Activity:
Go through the data and tally the lines that include "button". The reply is that number alone.

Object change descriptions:
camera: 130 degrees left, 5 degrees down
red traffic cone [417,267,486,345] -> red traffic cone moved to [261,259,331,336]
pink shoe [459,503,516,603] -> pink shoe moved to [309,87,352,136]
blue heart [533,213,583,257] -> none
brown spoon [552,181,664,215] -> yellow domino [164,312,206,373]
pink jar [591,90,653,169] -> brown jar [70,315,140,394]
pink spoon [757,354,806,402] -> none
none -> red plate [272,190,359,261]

--

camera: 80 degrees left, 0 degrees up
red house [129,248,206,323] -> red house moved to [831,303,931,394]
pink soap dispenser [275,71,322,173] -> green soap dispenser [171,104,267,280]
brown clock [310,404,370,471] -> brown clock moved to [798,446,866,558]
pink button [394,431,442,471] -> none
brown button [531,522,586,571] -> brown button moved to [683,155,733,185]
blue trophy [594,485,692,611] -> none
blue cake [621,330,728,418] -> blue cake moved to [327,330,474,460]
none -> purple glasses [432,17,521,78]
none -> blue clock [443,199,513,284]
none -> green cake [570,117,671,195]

Task result:
2